— Task inputs —
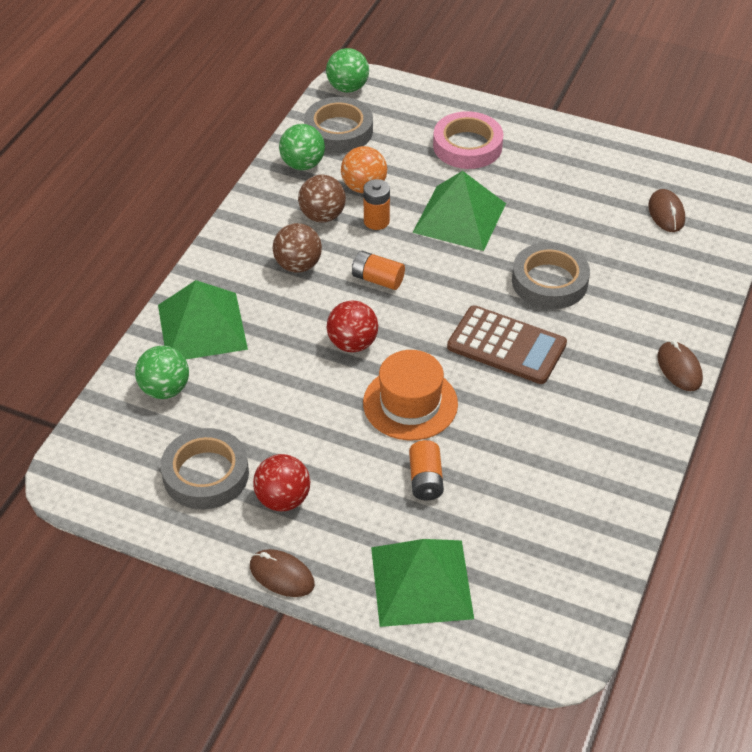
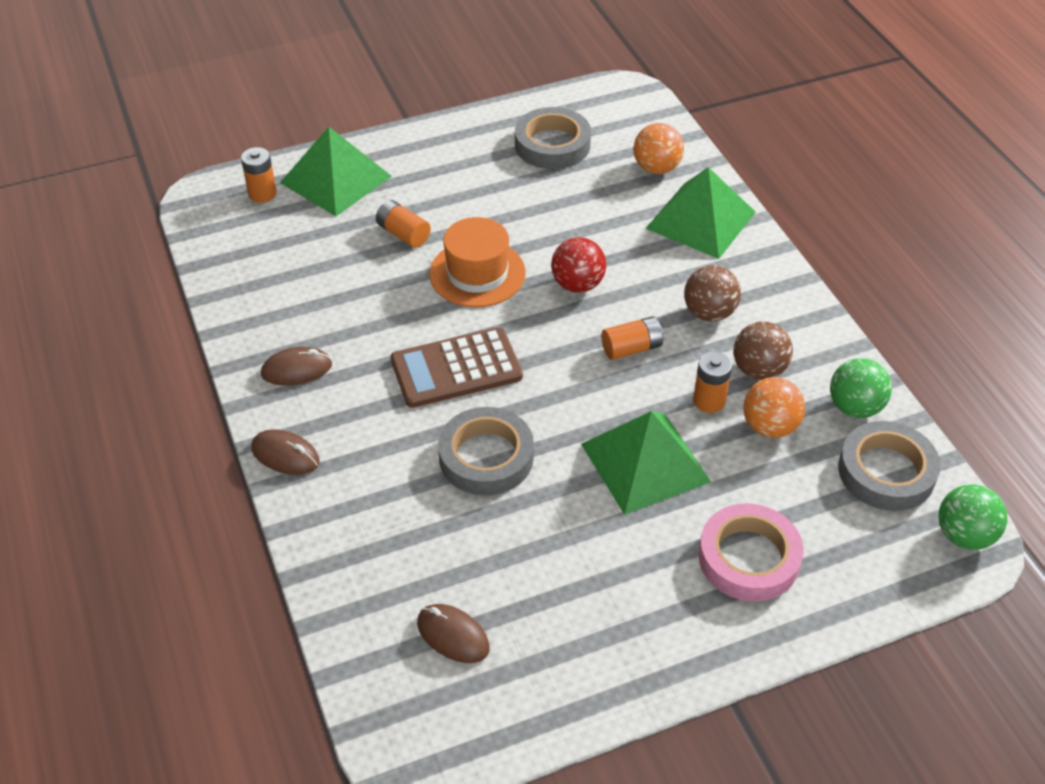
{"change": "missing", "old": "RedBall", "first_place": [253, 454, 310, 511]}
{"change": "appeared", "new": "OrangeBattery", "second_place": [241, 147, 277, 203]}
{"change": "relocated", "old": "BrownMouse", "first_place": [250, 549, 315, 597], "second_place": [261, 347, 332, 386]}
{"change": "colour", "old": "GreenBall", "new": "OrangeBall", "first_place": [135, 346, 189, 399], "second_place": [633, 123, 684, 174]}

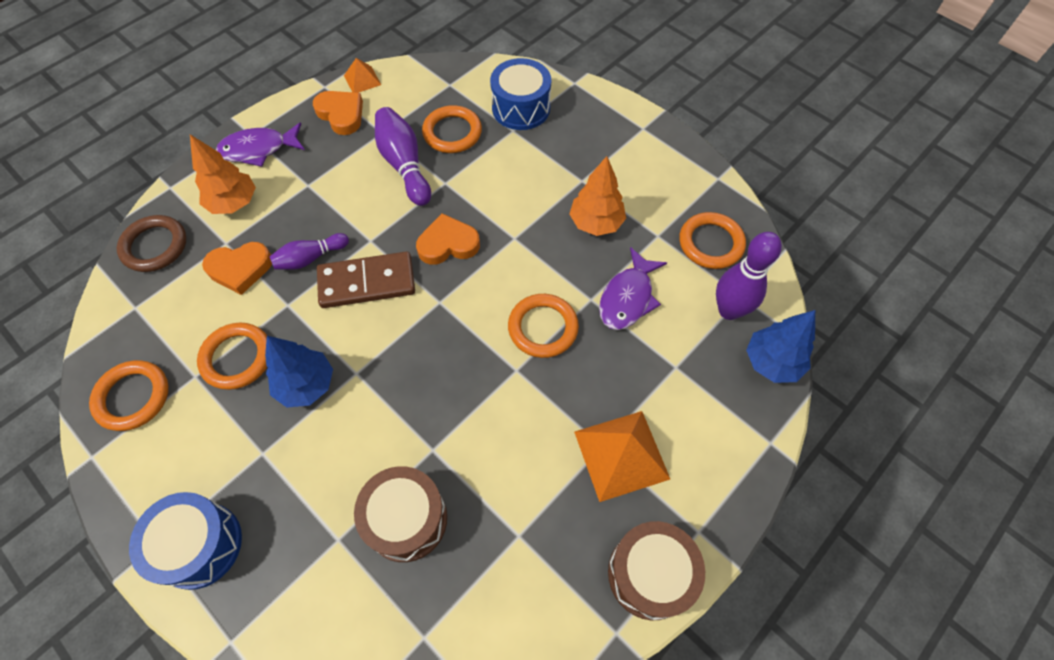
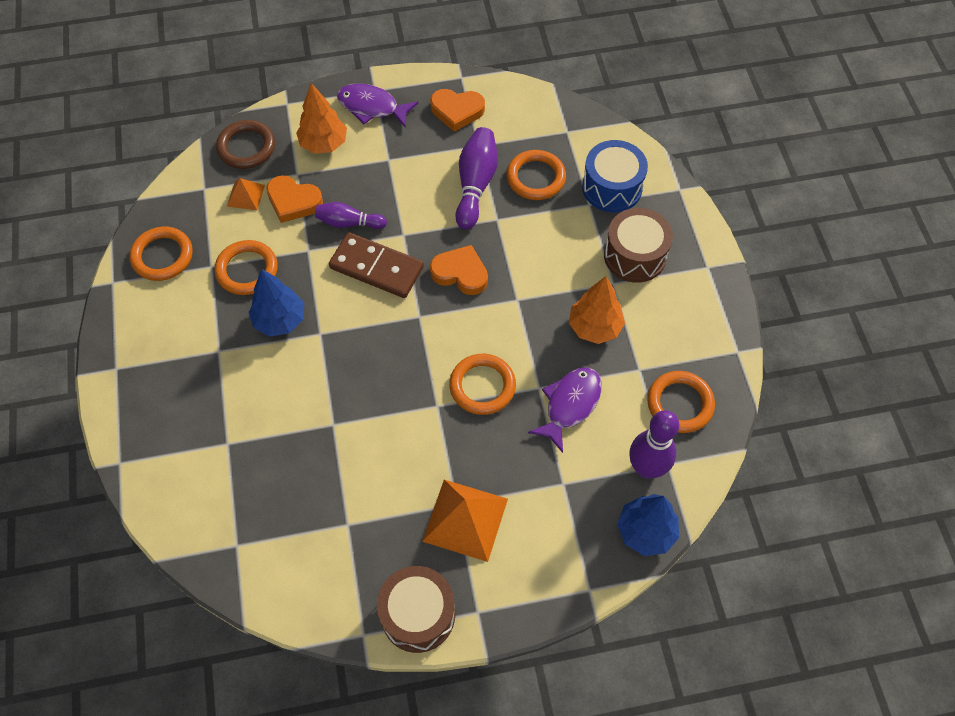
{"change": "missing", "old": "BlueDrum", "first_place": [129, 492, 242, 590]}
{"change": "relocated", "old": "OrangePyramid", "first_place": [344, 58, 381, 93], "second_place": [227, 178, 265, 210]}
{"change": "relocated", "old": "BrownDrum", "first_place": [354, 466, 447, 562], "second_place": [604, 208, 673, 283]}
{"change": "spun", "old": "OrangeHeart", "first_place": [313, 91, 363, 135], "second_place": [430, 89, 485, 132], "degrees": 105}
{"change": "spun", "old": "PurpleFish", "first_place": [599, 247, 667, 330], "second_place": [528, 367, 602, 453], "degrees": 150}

— Prompt —
Leave the pictures out and copy the rest of the data exactly.

— Solution for this problem —
{"change": "missing", "old": "RedBall", "first_place": [253, 454, 310, 511]}
{"change": "appeared", "new": "OrangeBattery", "second_place": [241, 147, 277, 203]}
{"change": "relocated", "old": "BrownMouse", "first_place": [250, 549, 315, 597], "second_place": [261, 347, 332, 386]}
{"change": "colour", "old": "GreenBall", "new": "OrangeBall", "first_place": [135, 346, 189, 399], "second_place": [633, 123, 684, 174]}

{"change": "missing", "old": "BlueDrum", "first_place": [129, 492, 242, 590]}
{"change": "relocated", "old": "OrangePyramid", "first_place": [344, 58, 381, 93], "second_place": [227, 178, 265, 210]}
{"change": "relocated", "old": "BrownDrum", "first_place": [354, 466, 447, 562], "second_place": [604, 208, 673, 283]}
{"change": "spun", "old": "OrangeHeart", "first_place": [313, 91, 363, 135], "second_place": [430, 89, 485, 132], "degrees": 105}
{"change": "spun", "old": "PurpleFish", "first_place": [599, 247, 667, 330], "second_place": [528, 367, 602, 453], "degrees": 150}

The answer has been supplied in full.